[Item-finding records]
-=-=-

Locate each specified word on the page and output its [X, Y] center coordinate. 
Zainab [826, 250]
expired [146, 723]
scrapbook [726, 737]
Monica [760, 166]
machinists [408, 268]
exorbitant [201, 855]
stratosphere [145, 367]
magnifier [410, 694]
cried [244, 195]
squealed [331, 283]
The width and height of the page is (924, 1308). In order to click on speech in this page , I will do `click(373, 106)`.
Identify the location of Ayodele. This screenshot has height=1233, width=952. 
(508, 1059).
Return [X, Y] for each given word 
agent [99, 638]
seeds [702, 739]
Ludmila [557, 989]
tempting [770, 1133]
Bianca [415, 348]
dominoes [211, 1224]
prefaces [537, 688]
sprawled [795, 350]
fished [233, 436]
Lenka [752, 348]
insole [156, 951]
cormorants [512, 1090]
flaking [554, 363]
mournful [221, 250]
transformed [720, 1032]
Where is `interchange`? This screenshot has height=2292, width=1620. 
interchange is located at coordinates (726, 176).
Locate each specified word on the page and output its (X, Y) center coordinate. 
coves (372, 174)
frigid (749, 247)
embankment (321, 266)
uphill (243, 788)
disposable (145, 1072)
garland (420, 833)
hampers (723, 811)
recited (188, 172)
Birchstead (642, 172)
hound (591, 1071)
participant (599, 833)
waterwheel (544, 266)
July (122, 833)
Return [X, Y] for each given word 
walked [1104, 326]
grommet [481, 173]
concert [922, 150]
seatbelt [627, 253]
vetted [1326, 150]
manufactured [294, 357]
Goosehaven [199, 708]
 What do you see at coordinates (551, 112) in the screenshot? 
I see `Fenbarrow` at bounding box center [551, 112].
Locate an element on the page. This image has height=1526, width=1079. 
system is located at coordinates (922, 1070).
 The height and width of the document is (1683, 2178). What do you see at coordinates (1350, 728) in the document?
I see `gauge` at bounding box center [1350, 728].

-=-=-

*GOAL OF THE EXERCISE*. Print every line of the records above again, character for character, with no changes.

*TASK OUTPUT*.
Locate each specified word on the page and output its [X, Y] center coordinate. 
Zainab [826, 250]
expired [146, 723]
scrapbook [726, 737]
Monica [760, 166]
machinists [408, 268]
exorbitant [201, 855]
stratosphere [145, 367]
magnifier [410, 694]
cried [244, 195]
squealed [331, 283]
The width and height of the page is (924, 1308). In order to click on speech in this page , I will do `click(373, 106)`.
Identify the location of Ayodele. This screenshot has height=1233, width=952. 
(508, 1059).
Return [X, Y] for each given word 
agent [99, 638]
seeds [702, 739]
Ludmila [557, 989]
tempting [770, 1133]
Bianca [415, 348]
dominoes [211, 1224]
prefaces [537, 688]
sprawled [795, 350]
fished [233, 436]
Lenka [752, 348]
insole [156, 951]
cormorants [512, 1090]
flaking [554, 363]
mournful [221, 250]
transformed [720, 1032]
Where is `interchange`? This screenshot has height=2292, width=1620. 
interchange is located at coordinates (726, 176).
Locate each specified word on the page and output its (X, Y) center coordinate. 
coves (372, 174)
frigid (749, 247)
embankment (321, 266)
uphill (243, 788)
disposable (145, 1072)
garland (420, 833)
hampers (723, 811)
recited (188, 172)
Birchstead (642, 172)
hound (591, 1071)
participant (599, 833)
waterwheel (544, 266)
July (122, 833)
Return [X, Y] for each given word 
walked [1104, 326]
grommet [481, 173]
concert [922, 150]
seatbelt [627, 253]
vetted [1326, 150]
manufactured [294, 357]
Goosehaven [199, 708]
 What do you see at coordinates (551, 112) in the screenshot? 
I see `Fenbarrow` at bounding box center [551, 112].
Locate an element on the page. This image has height=1526, width=1079. 
system is located at coordinates (922, 1070).
 The height and width of the document is (1683, 2178). What do you see at coordinates (1350, 728) in the document?
I see `gauge` at bounding box center [1350, 728].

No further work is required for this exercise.